# [REQUIREMENT]
What is needed is a verbatim copy of the data, minus the pictures.

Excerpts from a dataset
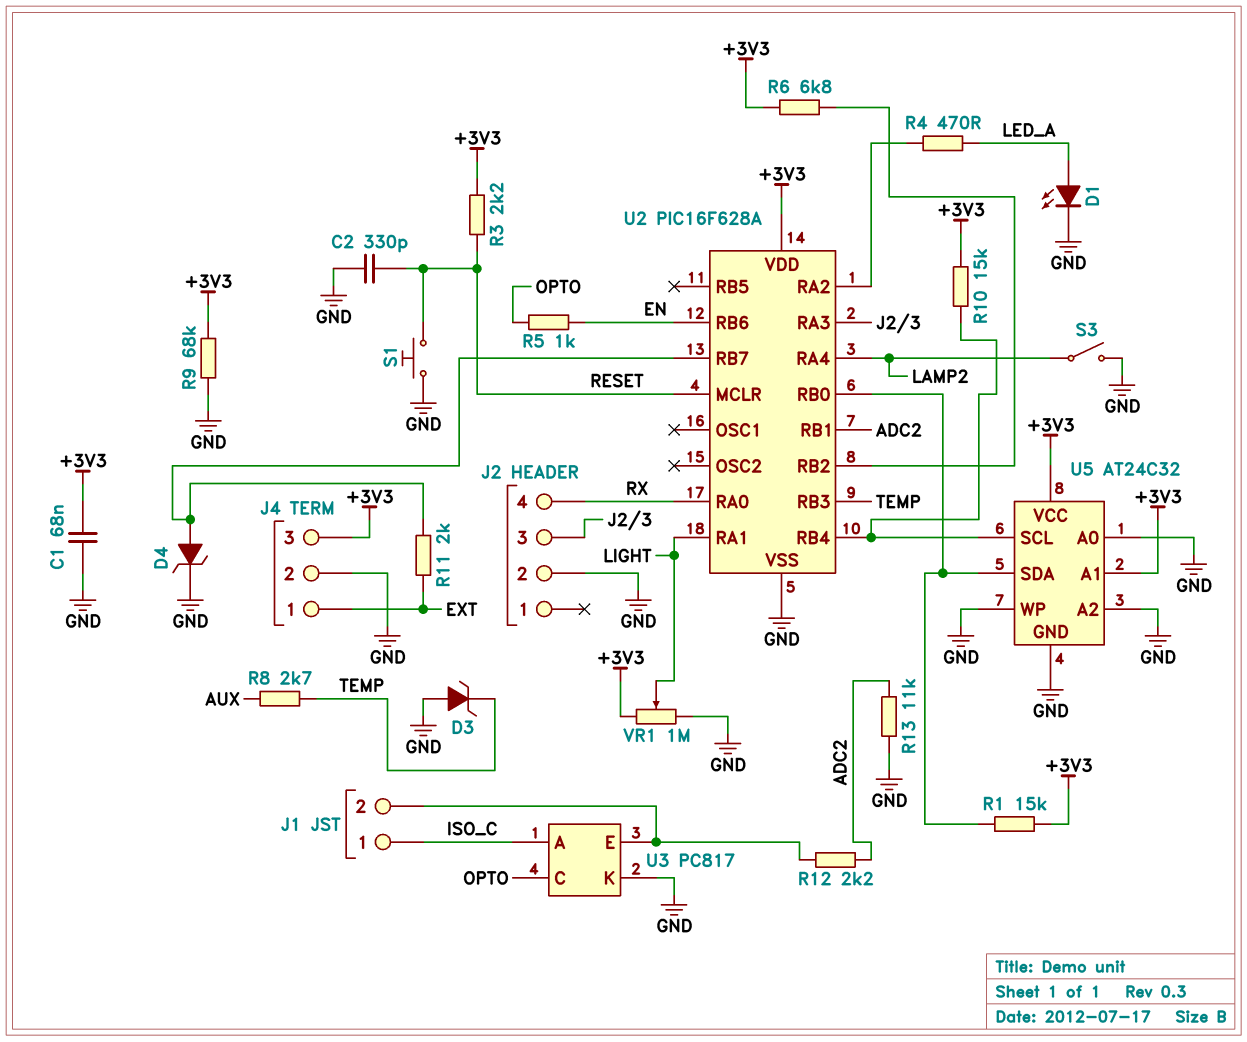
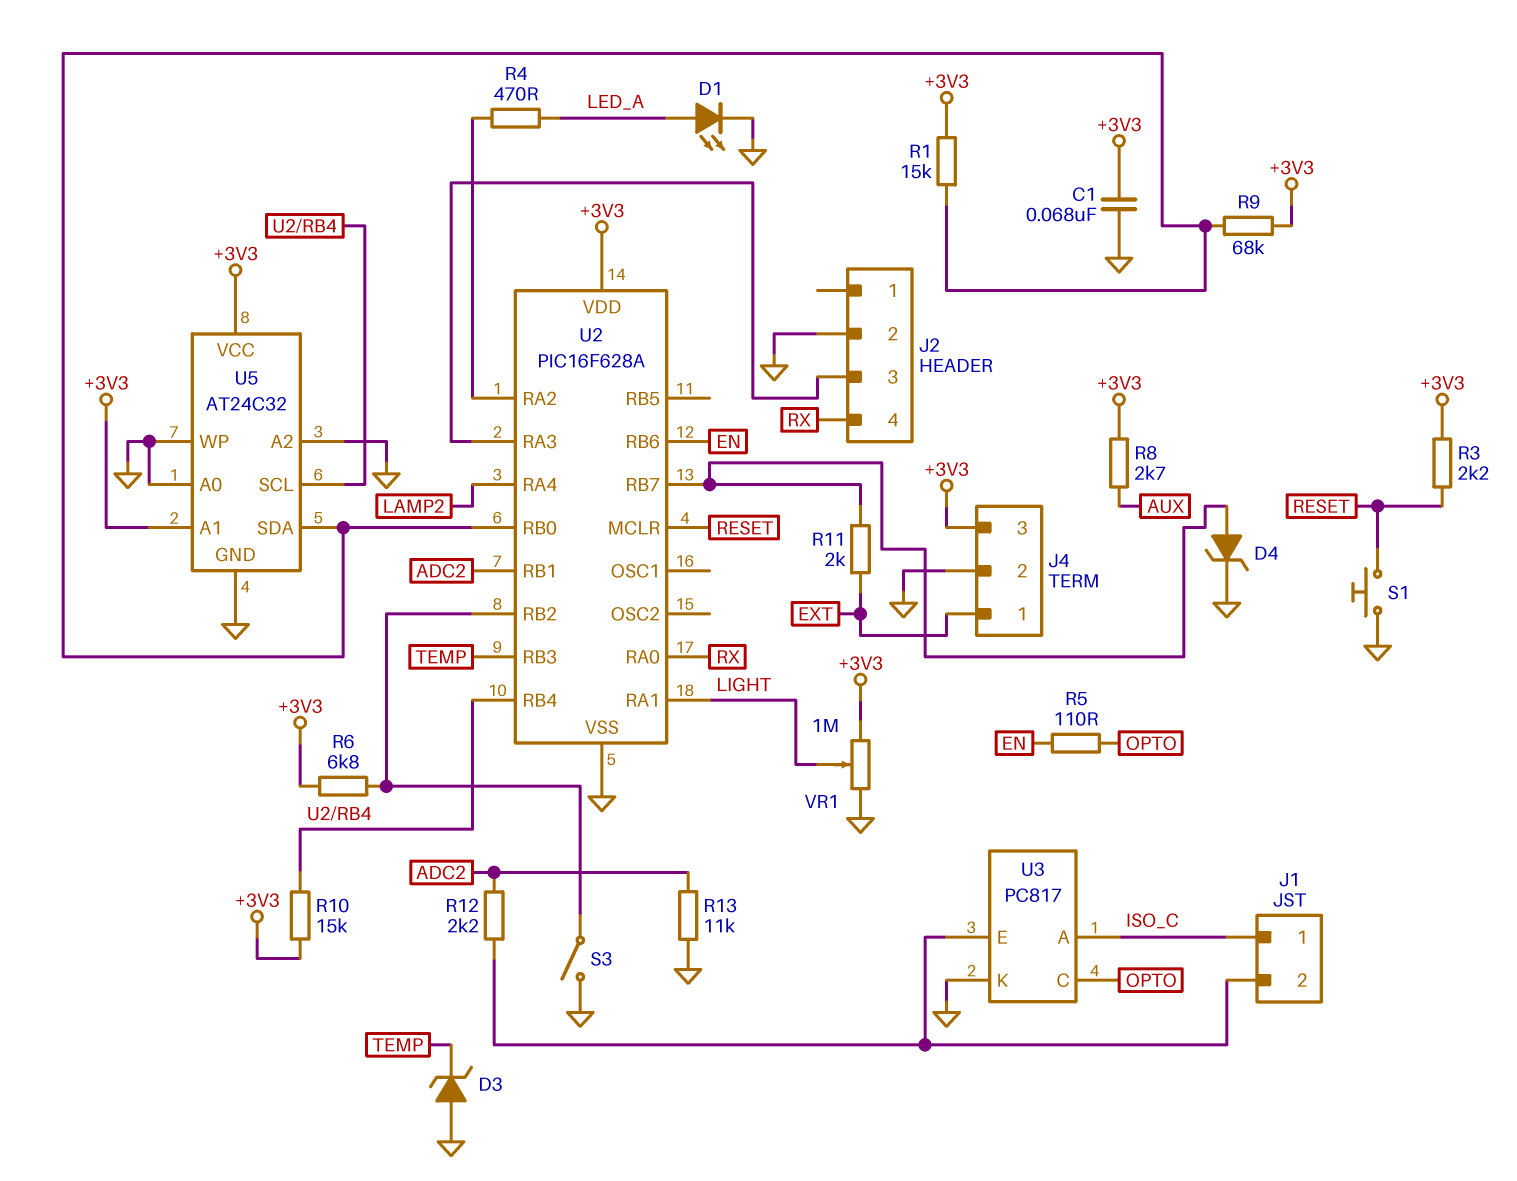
C2: 330pF (GND, RESET) -> none
R5: 1k (EN, OPTO) -> 110 (EN, OPTO)
R8: 2.7k (AUX, TEMP) -> 2.7k (+3V3, AUX)
R9: 68k (+3V3, GND) -> 68k (+3V3, U2/RB0)
S3: switch (GND, LAMP2) -> switch (GND, U2/RB2)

# [OUTPUT FOR THIS TASK]
C2: 330pF (GND, RESET) -> none
R5: 1k (EN, OPTO) -> 110 (EN, OPTO)
R8: 2.7k (AUX, TEMP) -> 2.7k (+3V3, AUX)
R9: 68k (+3V3, GND) -> 68k (+3V3, U2/RB0)
S3: switch (GND, LAMP2) -> switch (GND, U2/RB2)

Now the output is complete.